Top of EXERCISE INPUTS

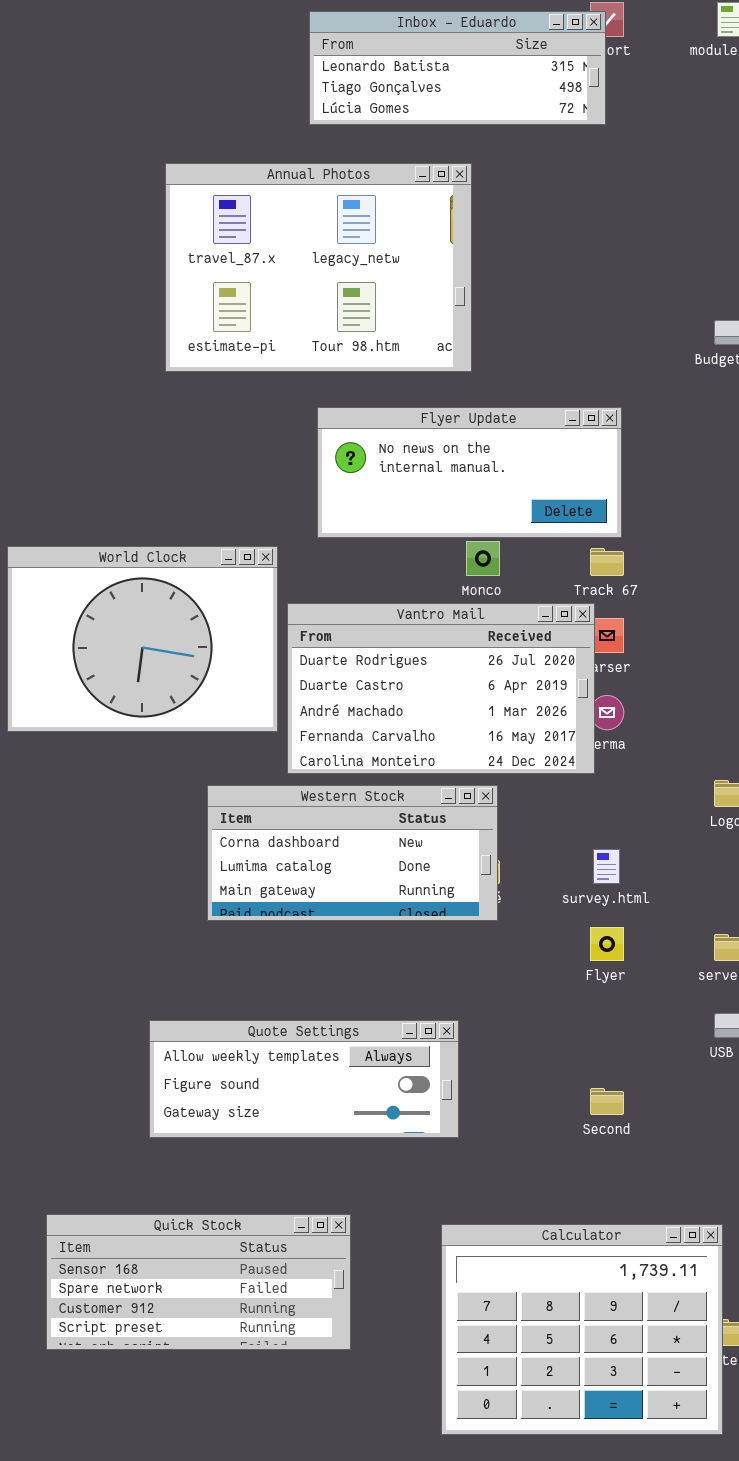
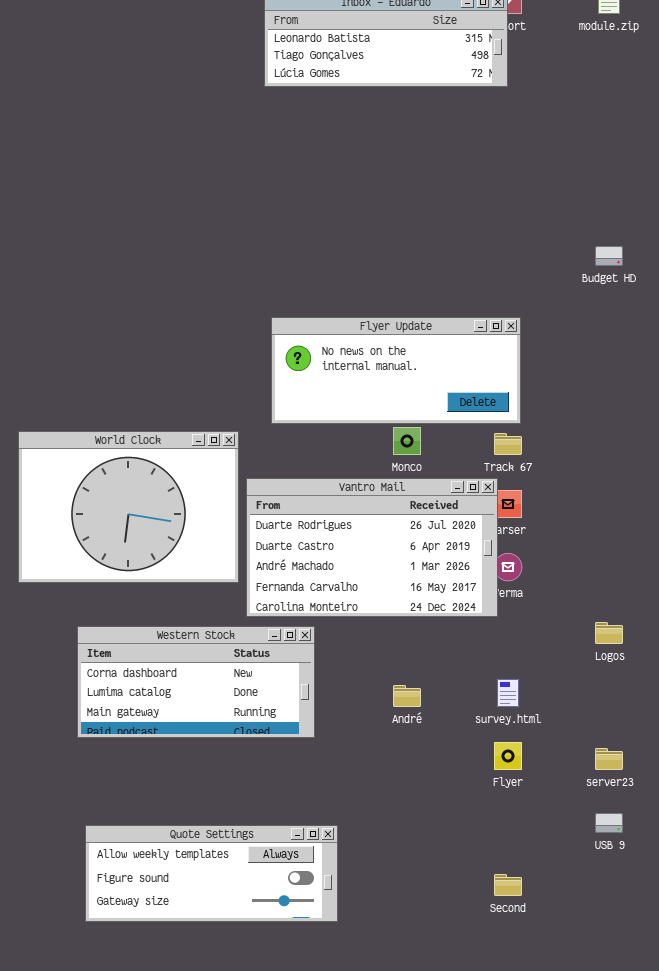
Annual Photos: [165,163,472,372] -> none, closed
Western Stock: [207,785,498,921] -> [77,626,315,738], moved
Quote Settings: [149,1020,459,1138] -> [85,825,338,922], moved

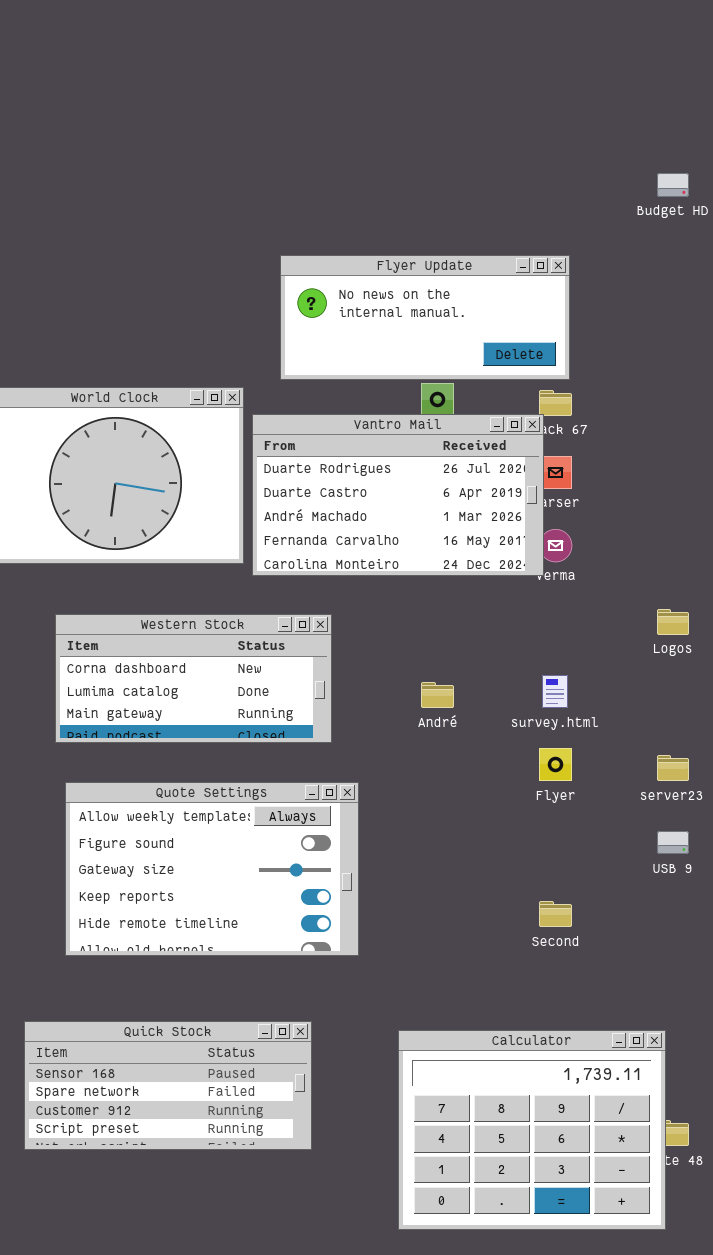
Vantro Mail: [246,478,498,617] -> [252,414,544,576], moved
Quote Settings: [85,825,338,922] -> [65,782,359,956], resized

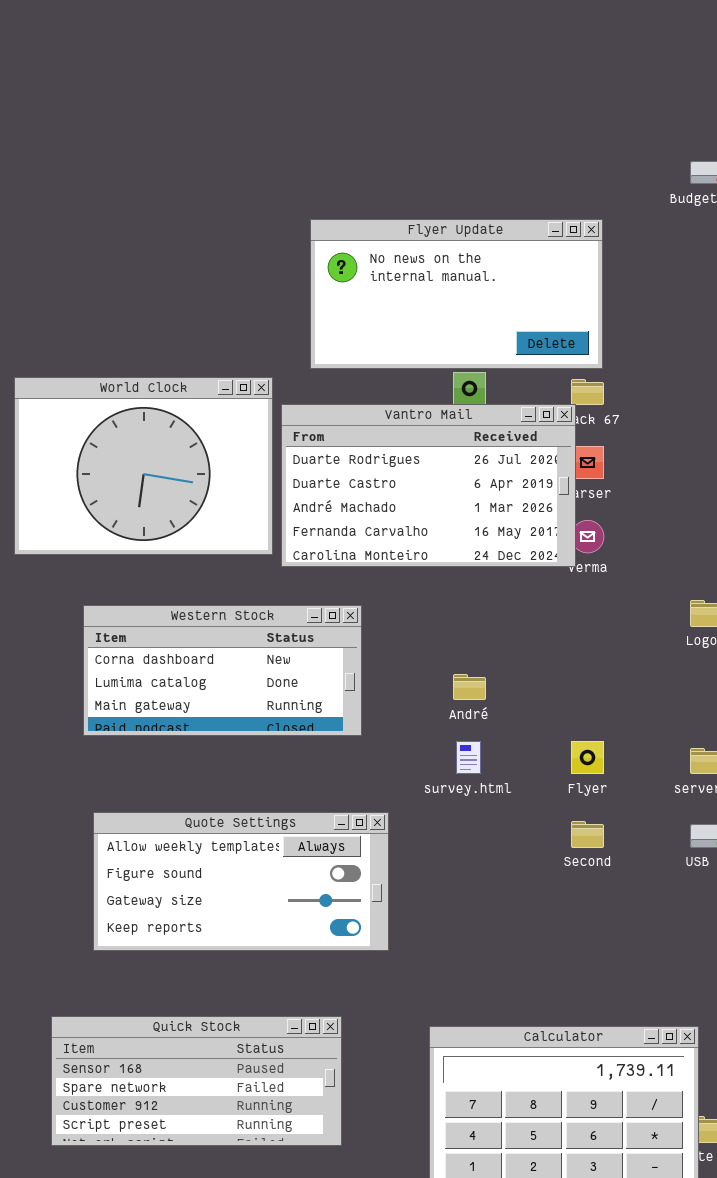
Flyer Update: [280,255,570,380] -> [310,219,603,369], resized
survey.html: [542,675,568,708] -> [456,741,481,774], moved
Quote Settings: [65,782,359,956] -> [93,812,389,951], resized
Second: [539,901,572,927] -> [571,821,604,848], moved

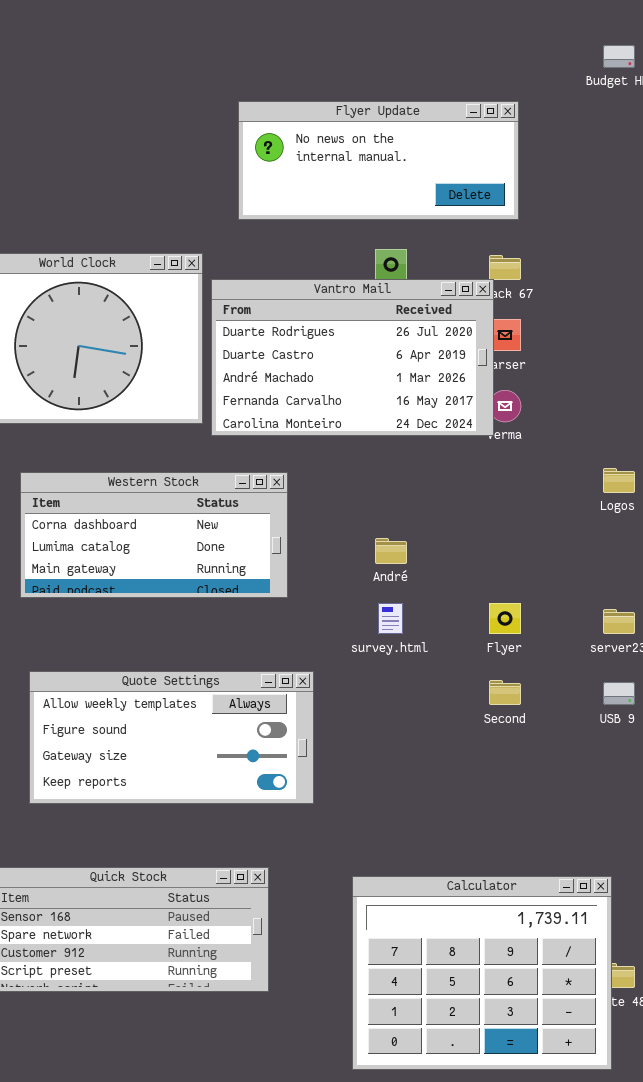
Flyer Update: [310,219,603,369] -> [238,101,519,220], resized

Bottom of EXERCISE INPUTS

● **ACTION ITEM**: Give the entries above again word for word, without the pictures.

● **ANSWER FOR THE TASK**:
Annual Photos: [165,163,472,372] -> none, closed
Western Stock: [207,785,498,921] -> [77,626,315,738], moved
Quote Settings: [149,1020,459,1138] -> [85,825,338,922], moved

Vantro Mail: [246,478,498,617] -> [252,414,544,576], moved
Quote Settings: [85,825,338,922] -> [65,782,359,956], resized

Flyer Update: [280,255,570,380] -> [310,219,603,369], resized
survey.html: [542,675,568,708] -> [456,741,481,774], moved
Quote Settings: [65,782,359,956] -> [93,812,389,951], resized
Second: [539,901,572,927] -> [571,821,604,848], moved

Flyer Update: [310,219,603,369] -> [238,101,519,220], resized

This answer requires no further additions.